### Problem
Please output exactly the lines from the one containing "blue box: 12 -> 11" through the last line of the records, both included.

(Dataset excerpts)
================

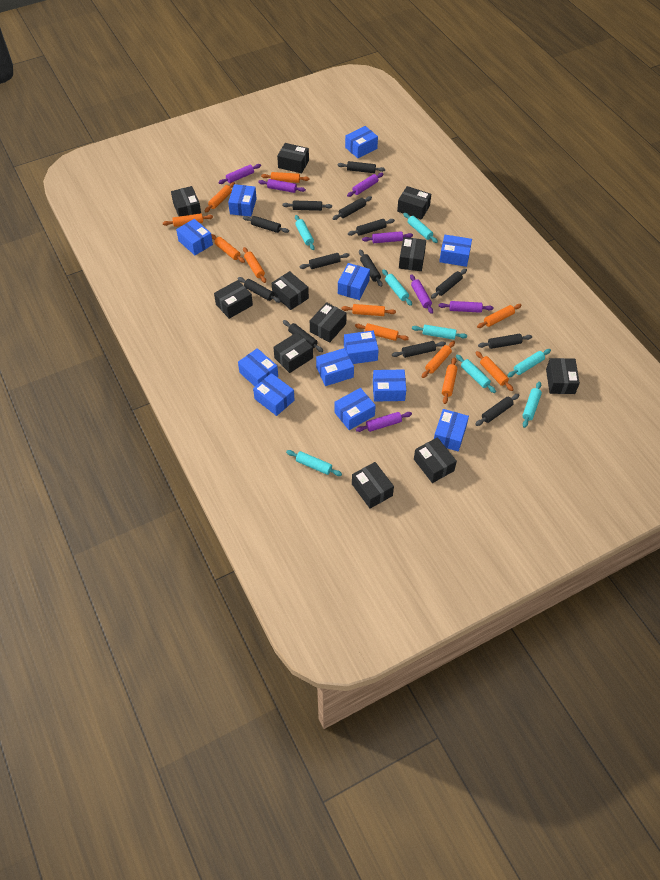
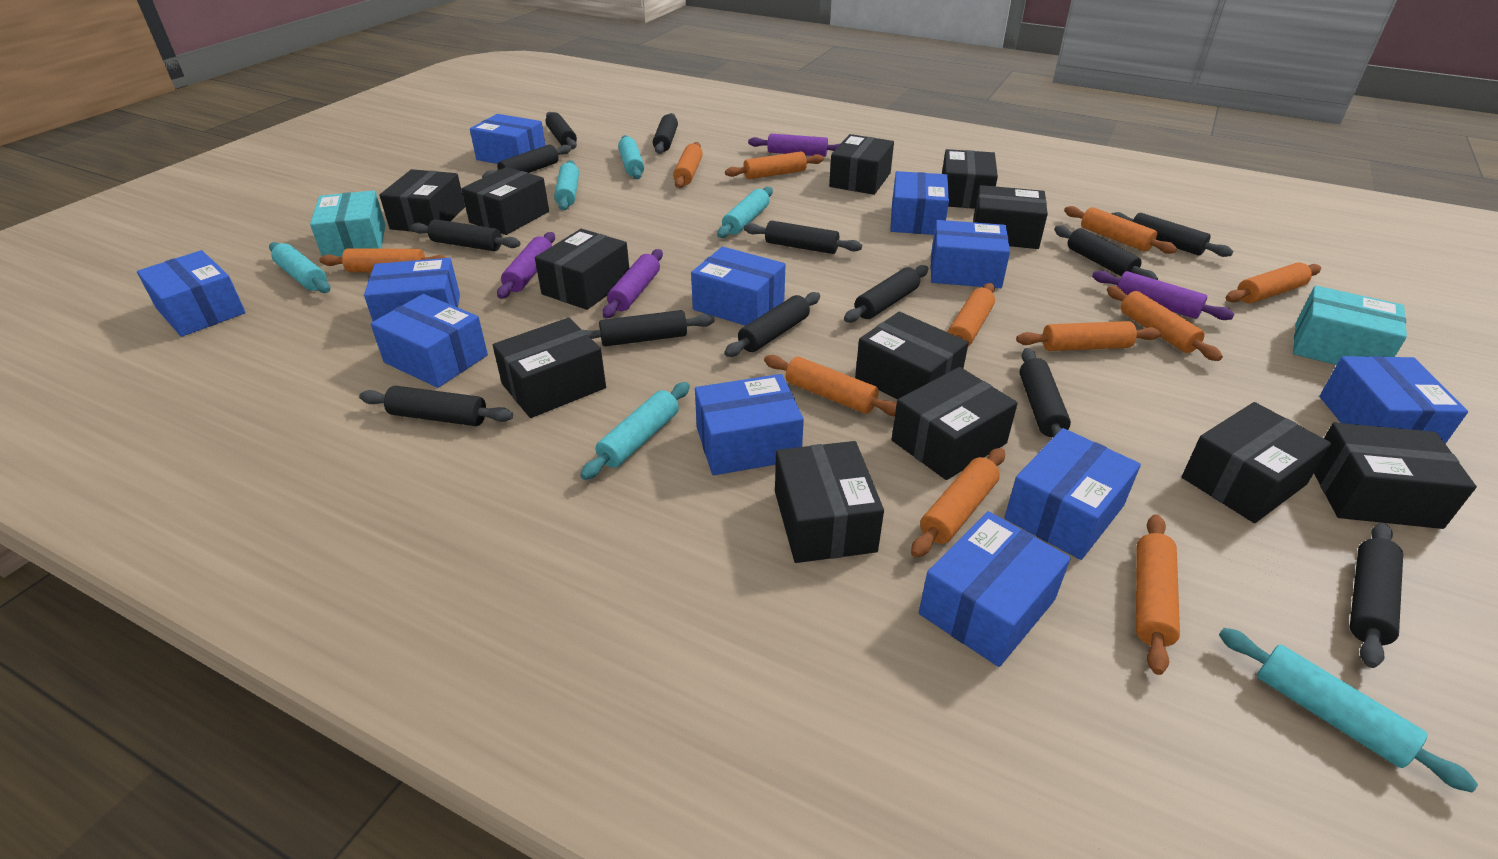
black box: 11 -> 12
blue box: 12 -> 11
purple rolling pin: 7 -> 4
turquoise box: 0 -> 2
turquoise rolling pin: 8 -> 6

================

### Written answer
blue box: 12 -> 11
purple rolling pin: 7 -> 4
turquoise box: 0 -> 2
turquoise rolling pin: 8 -> 6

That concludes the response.